SUPPLIED DATA Block Start

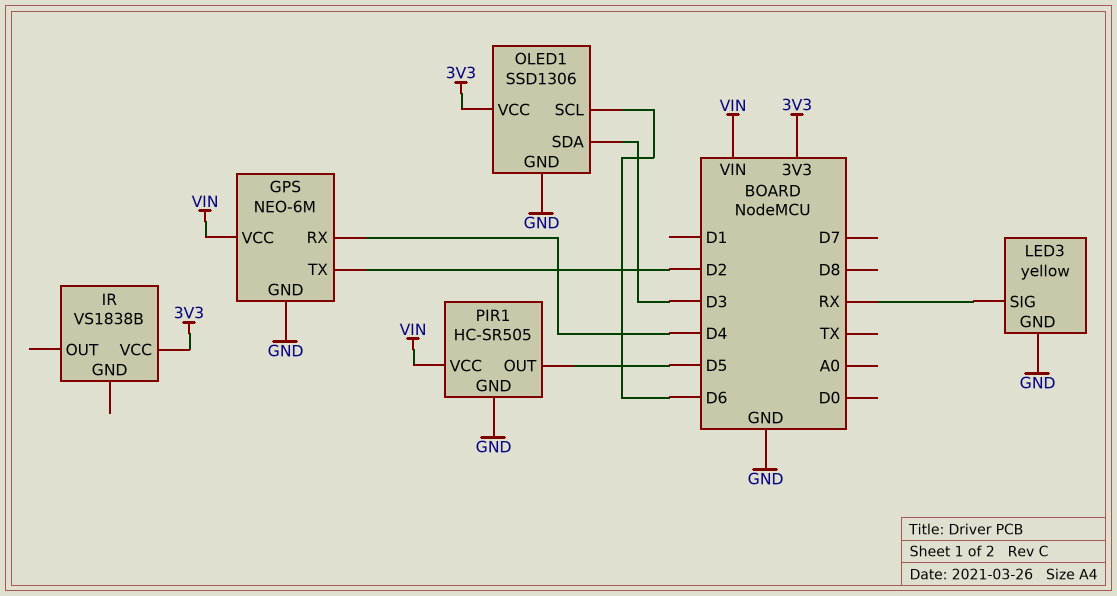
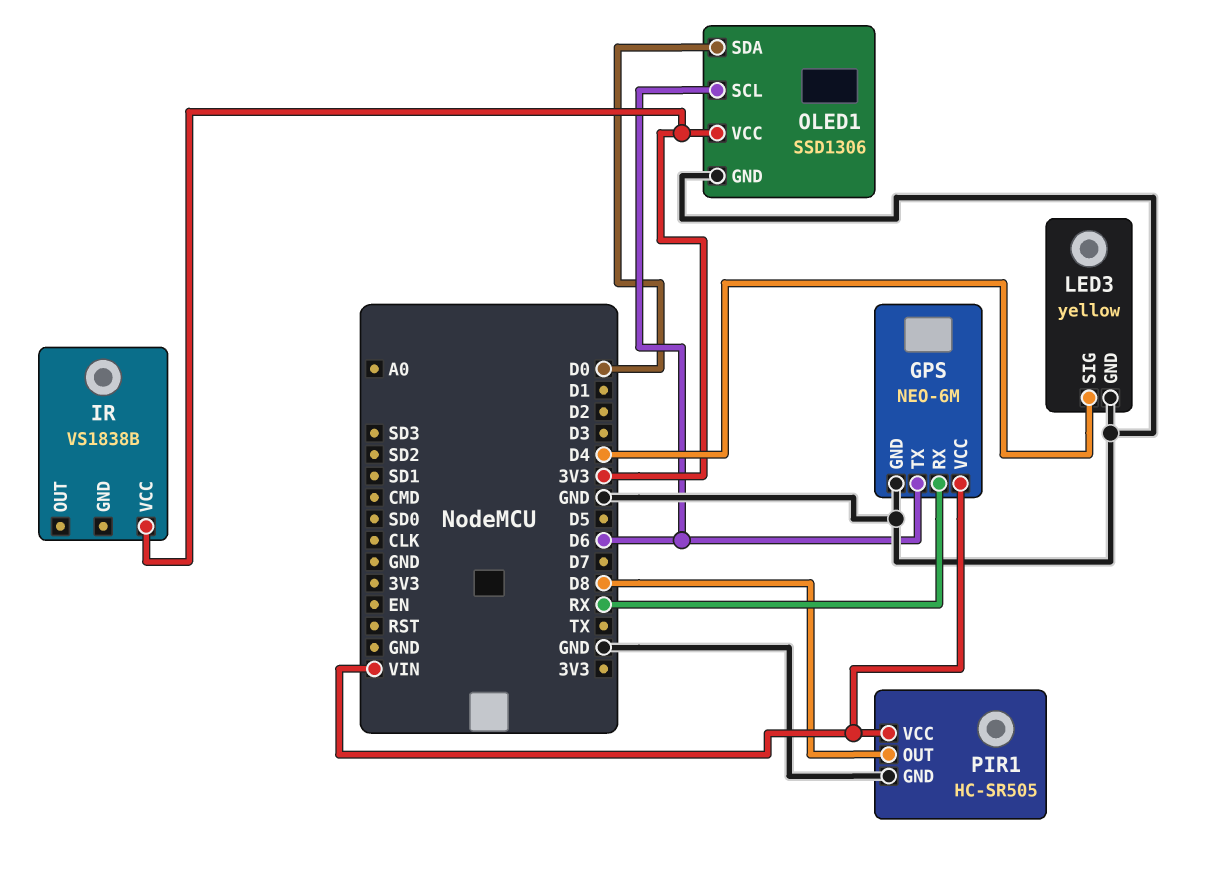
GPS pin RX: D4 -> RX
GPS pin TX: D2 -> D6
LED3 pin SIG: RX -> D4
OLED1 pin SDA: D3 -> D0
PIR1 pin OUT: D5 -> D8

SUPPLIED DATA Block End

Return all of the entries word for word, but omit the pictures.

**EXERCISE ANSWER:**
GPS pin RX: D4 -> RX
GPS pin TX: D2 -> D6
LED3 pin SIG: RX -> D4
OLED1 pin SDA: D3 -> D0
PIR1 pin OUT: D5 -> D8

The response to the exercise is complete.